You are asked to copy the entire listing exactly, apart from its pictures.

Supplied material:
::::::
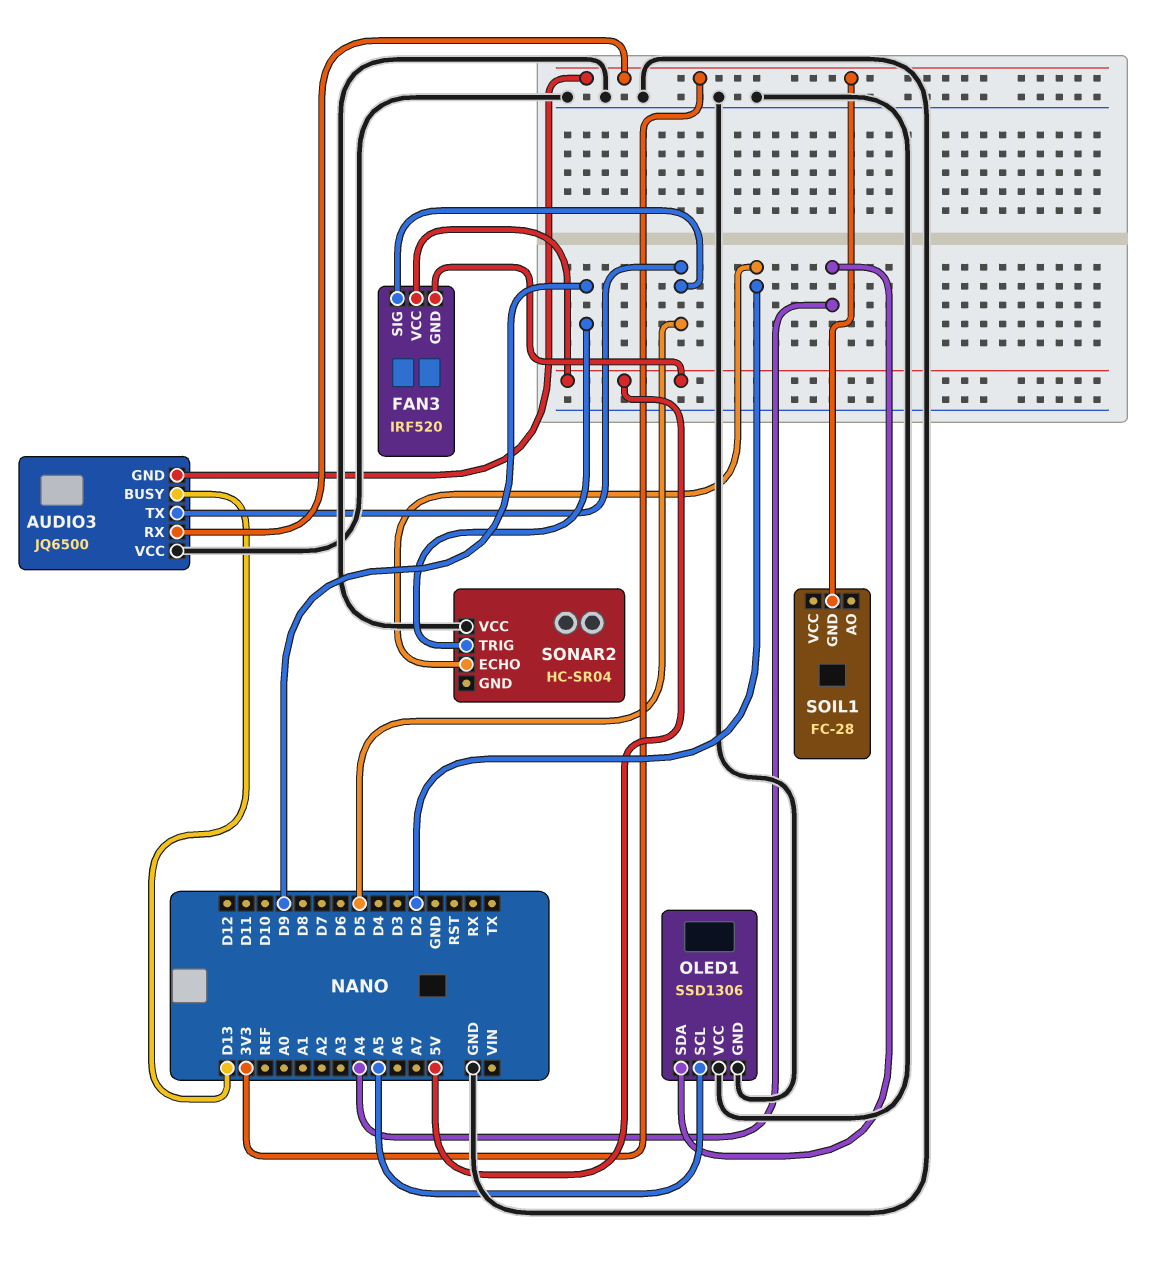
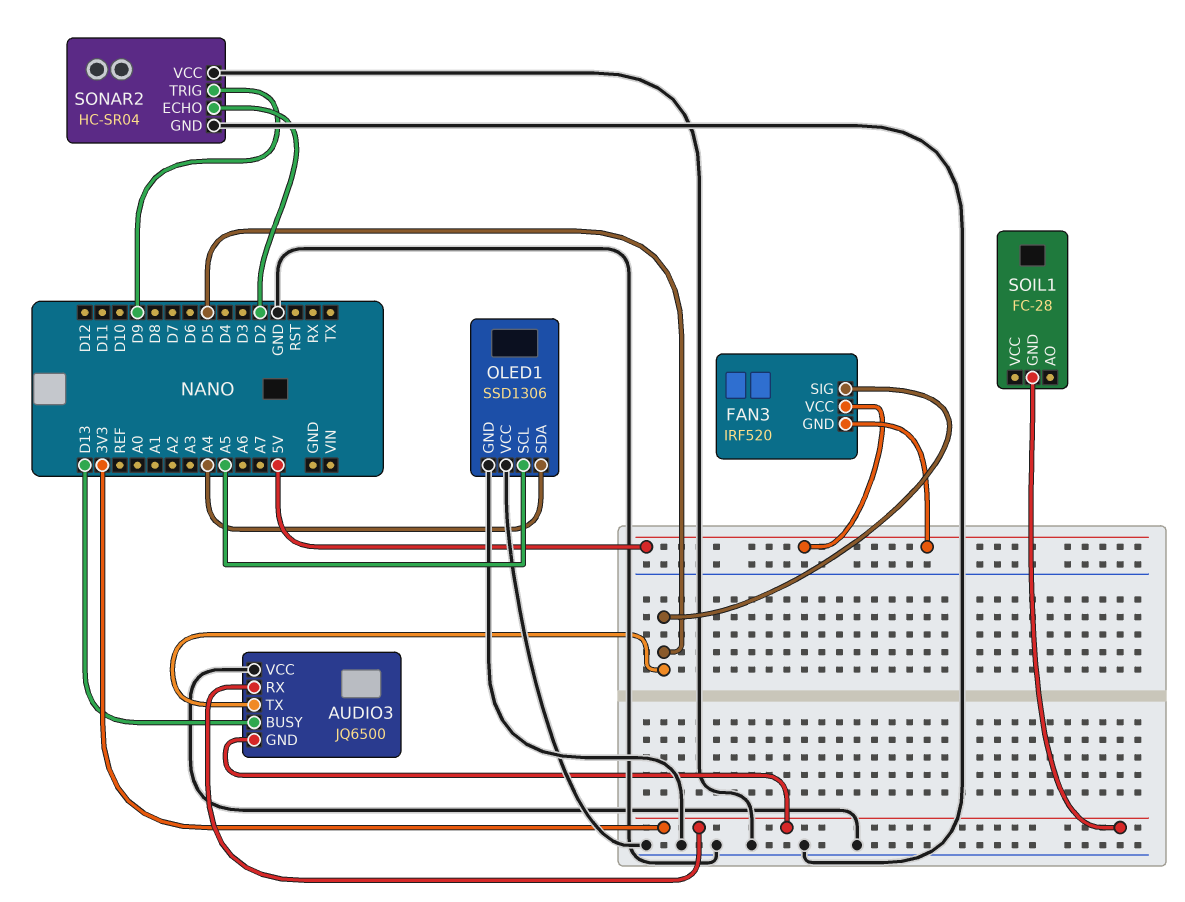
SONAR2 pin GND: none -> GND

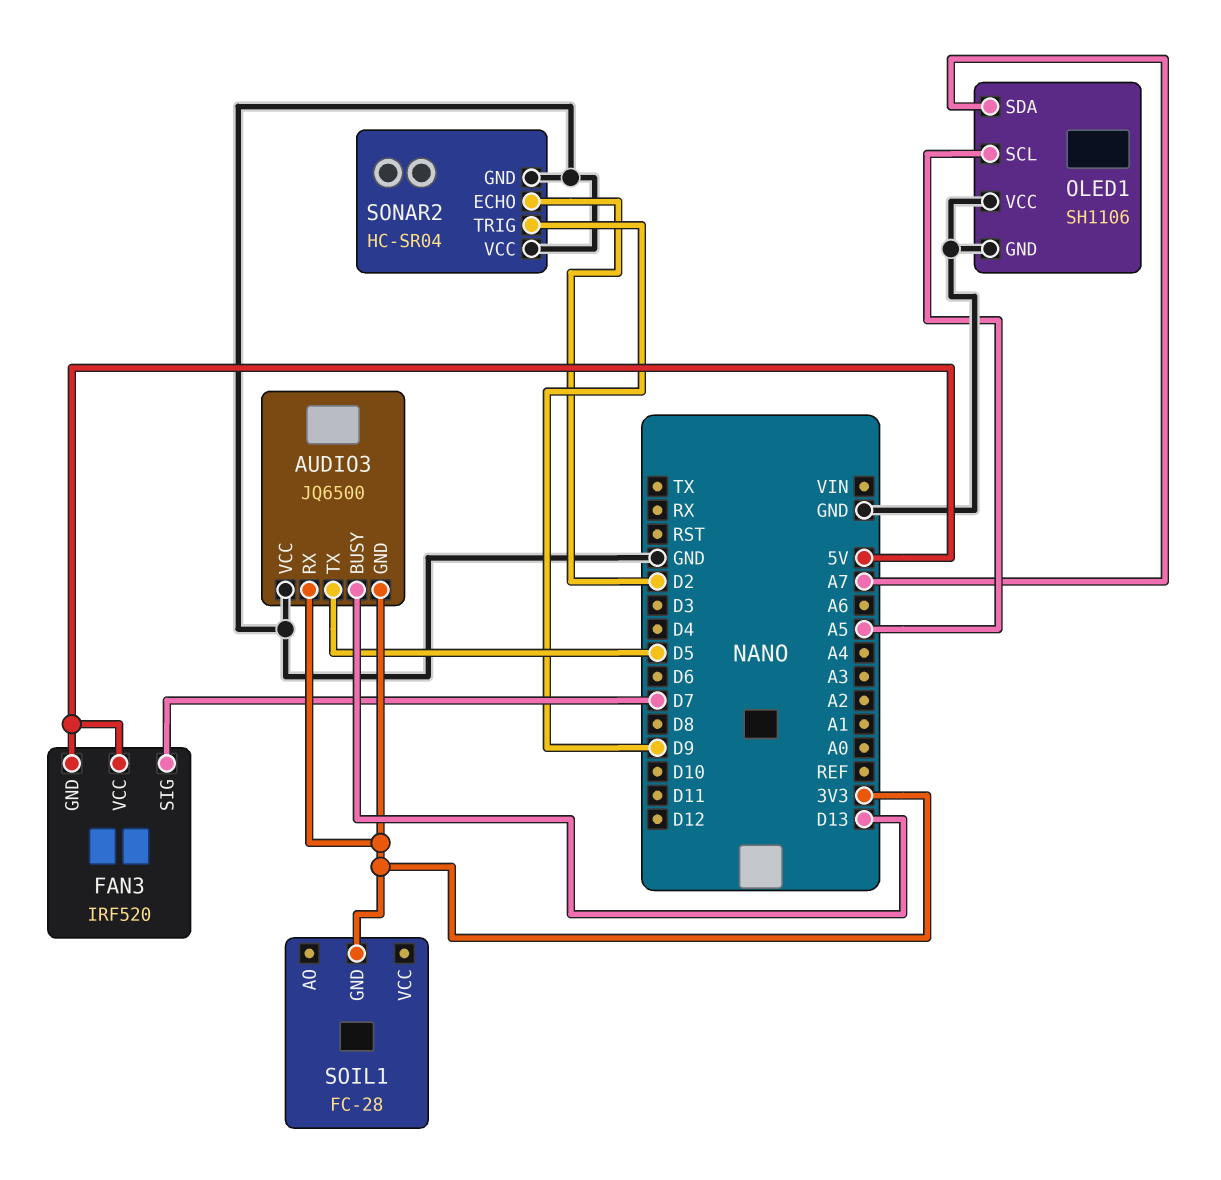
FAN3 pin SIG: D5 -> D7
OLED1: SSD1306 -> SH1106
OLED1 pin SDA: A4 -> A7

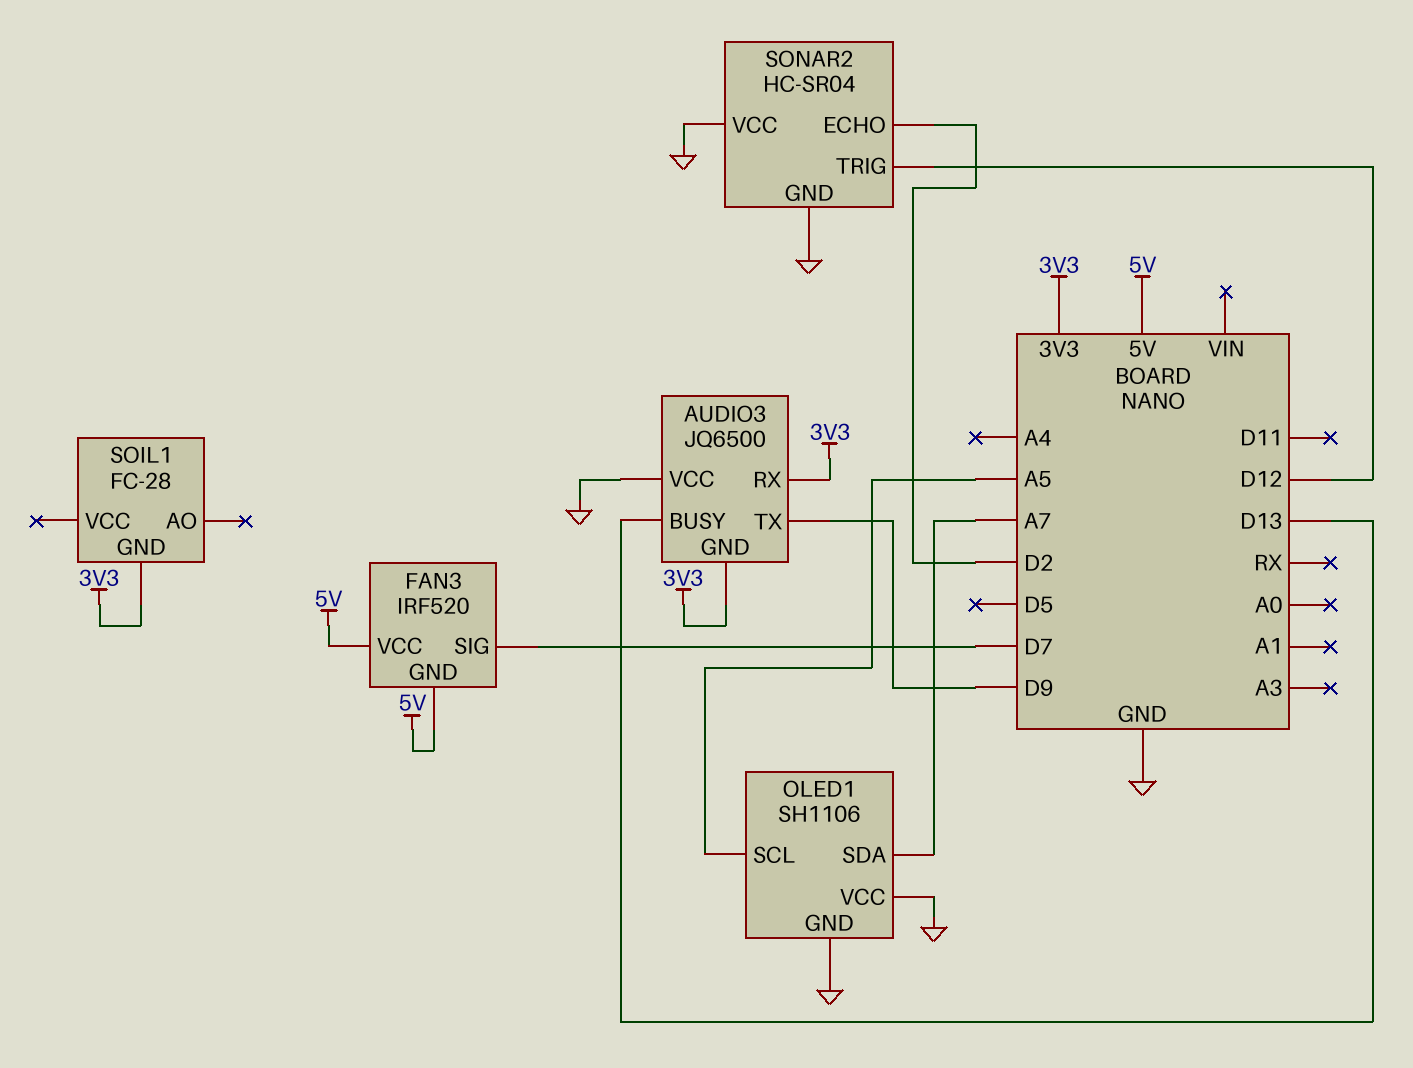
AUDIO3 pin TX: D5 -> D9
SONAR2 pin TRIG: D9 -> D12

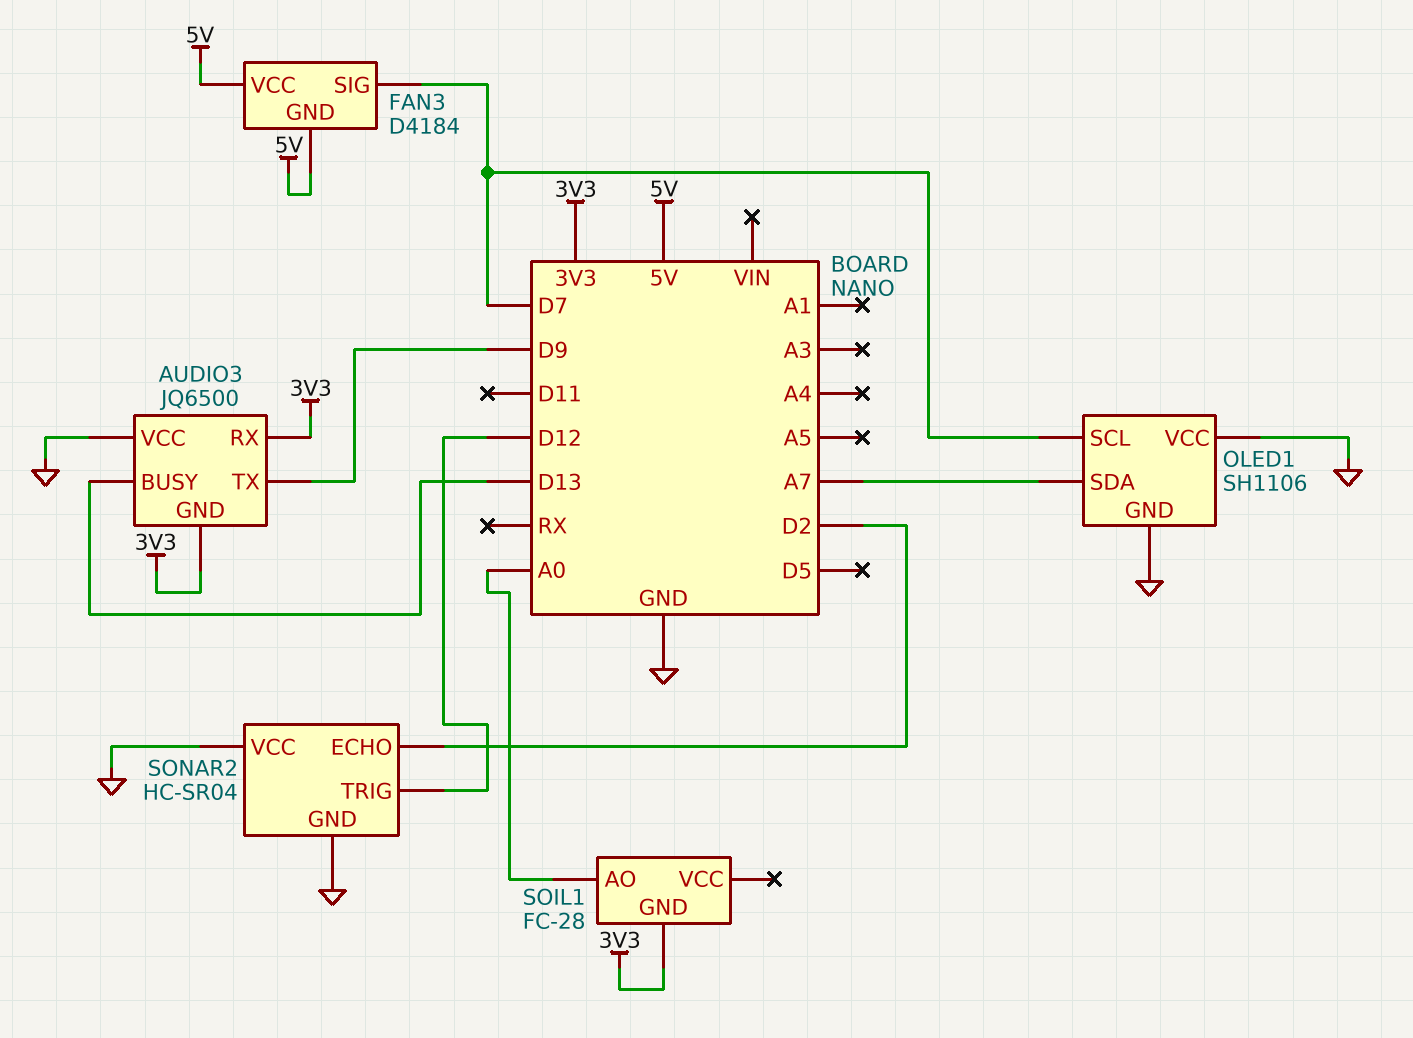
FAN3: IRF520 -> D4184
OLED1 pin SCL: A5 -> D7
SOIL1 pin AO: none -> A0

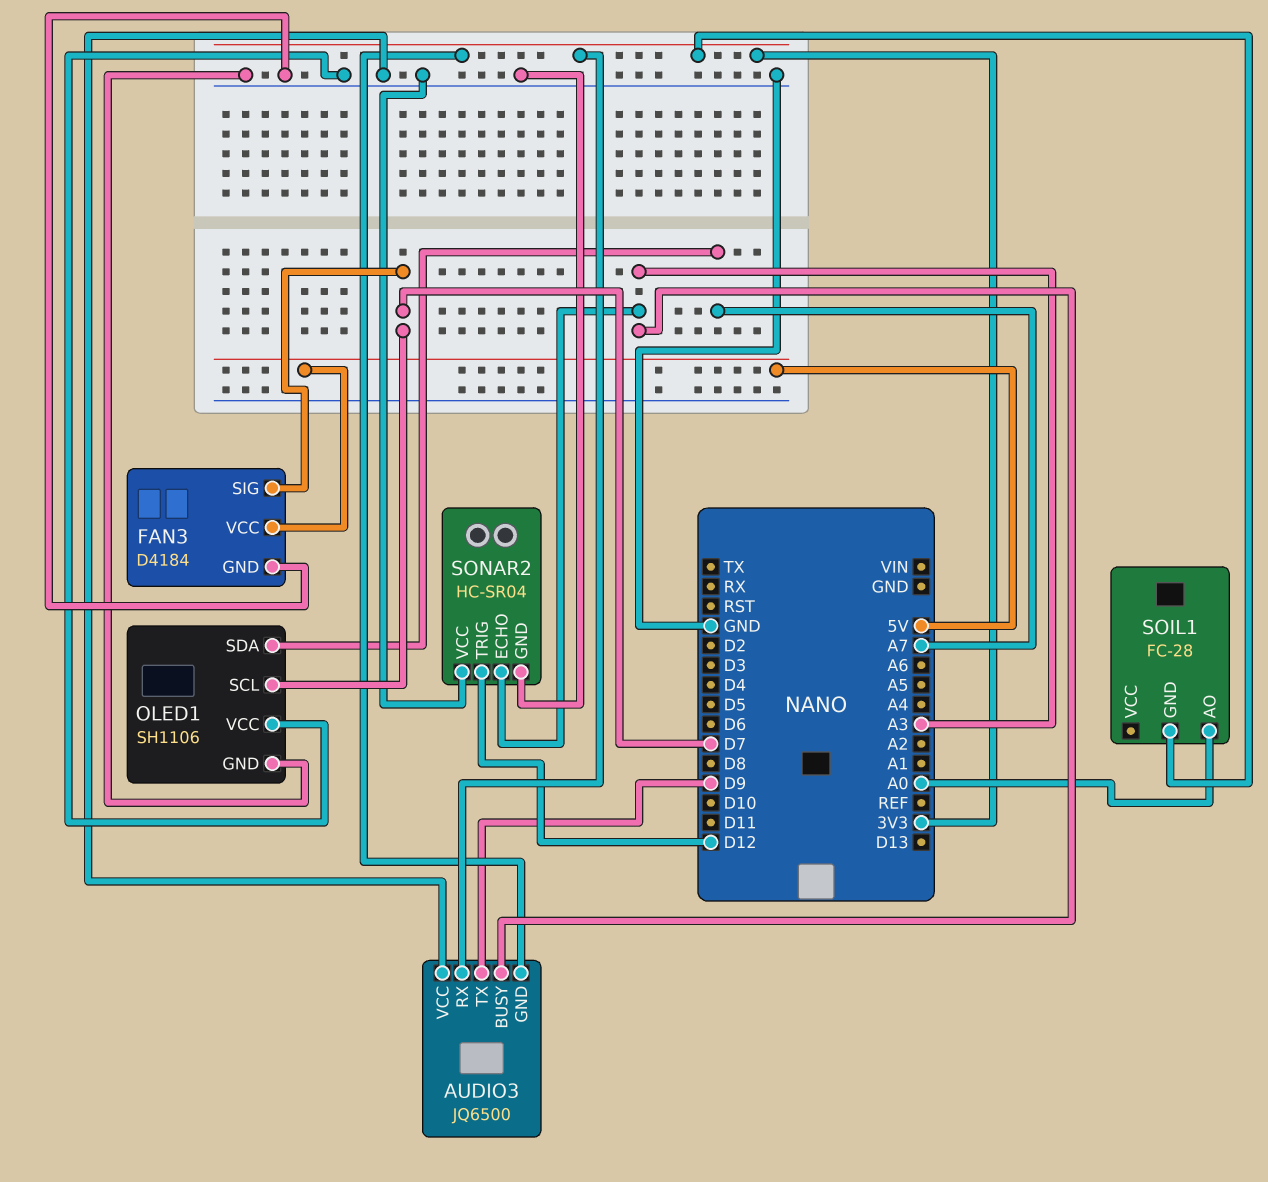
AUDIO3 pin BUSY: D13 -> A3
FAN3 pin GND: 5V -> GND
SONAR2 pin ECHO: D2 -> A3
::::::
Task output:
SONAR2 pin GND: none -> GND

FAN3 pin SIG: D5 -> D7
OLED1: SSD1306 -> SH1106
OLED1 pin SDA: A4 -> A7

AUDIO3 pin TX: D5 -> D9
SONAR2 pin TRIG: D9 -> D12

FAN3: IRF520 -> D4184
OLED1 pin SCL: A5 -> D7
SOIL1 pin AO: none -> A0

AUDIO3 pin BUSY: D13 -> A3
FAN3 pin GND: 5V -> GND
SONAR2 pin ECHO: D2 -> A3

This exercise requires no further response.